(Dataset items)
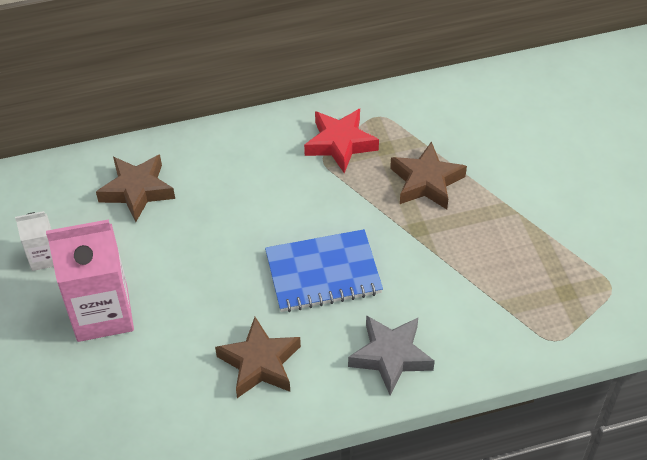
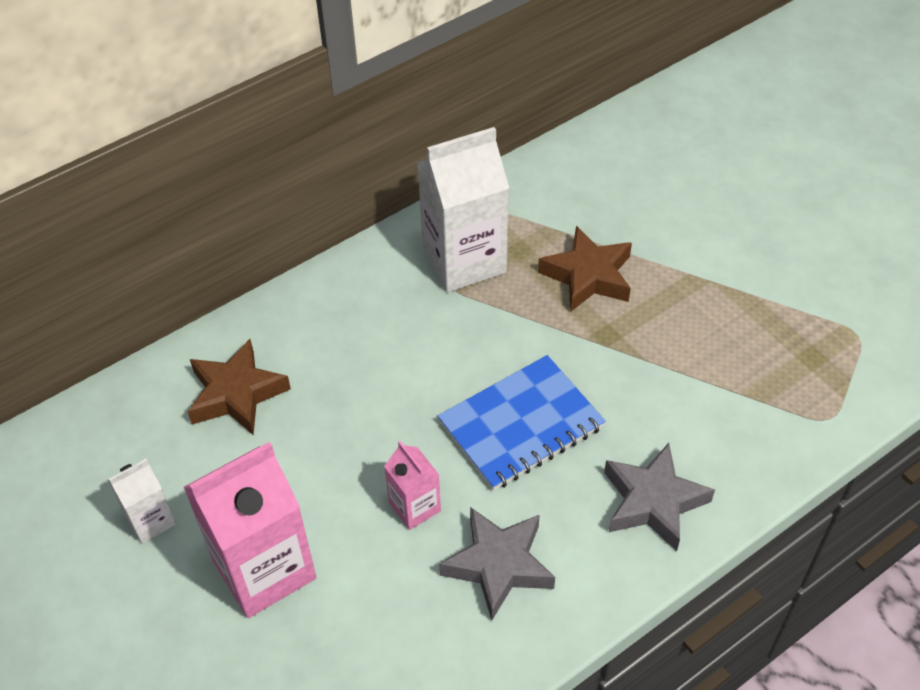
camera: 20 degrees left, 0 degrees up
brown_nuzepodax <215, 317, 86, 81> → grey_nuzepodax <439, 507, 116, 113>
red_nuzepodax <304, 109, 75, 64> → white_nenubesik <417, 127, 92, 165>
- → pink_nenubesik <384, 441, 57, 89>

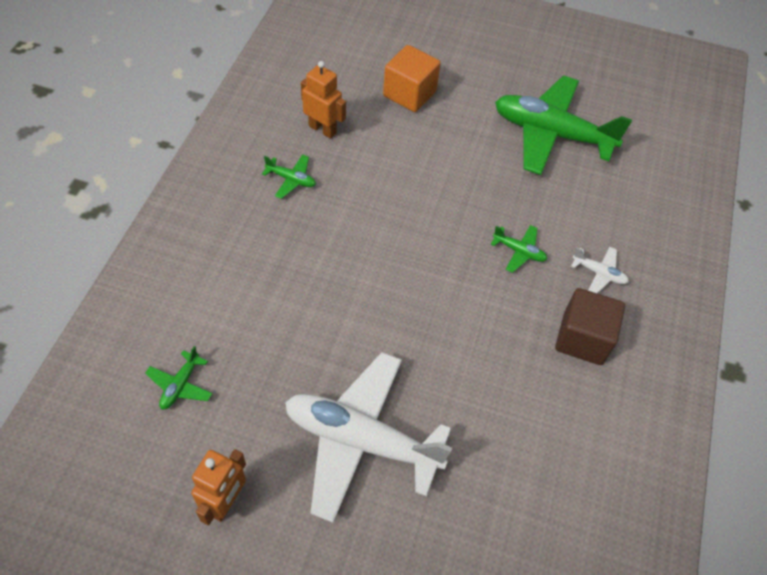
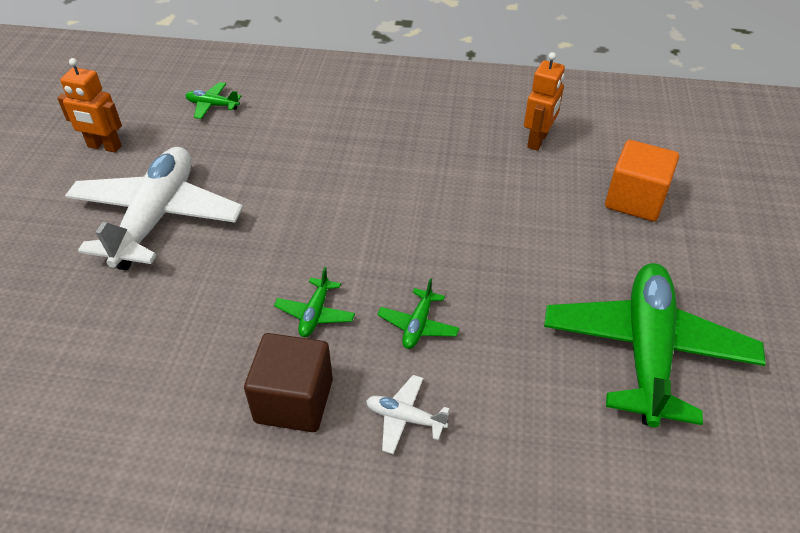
camera: 85 degrees right, 10 degrees down
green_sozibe <262, 154, 54, 45> → green_sozibe <274, 267, 81, 70>, shifted
white_sozibe <571, 247, 58, 46> → white_sozibe <366, 375, 84, 79>, 90 degrees clockwise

#### What is needed:
The line containing "green_sozibe <262, 154, 54, 45>" marks where to begin; the last line of the records marks where to stop. Copy both and all between, exactly.

#### Response:
green_sozibe <262, 154, 54, 45> → green_sozibe <274, 267, 81, 70>, shifted
white_sozibe <571, 247, 58, 46> → white_sozibe <366, 375, 84, 79>, 90 degrees clockwise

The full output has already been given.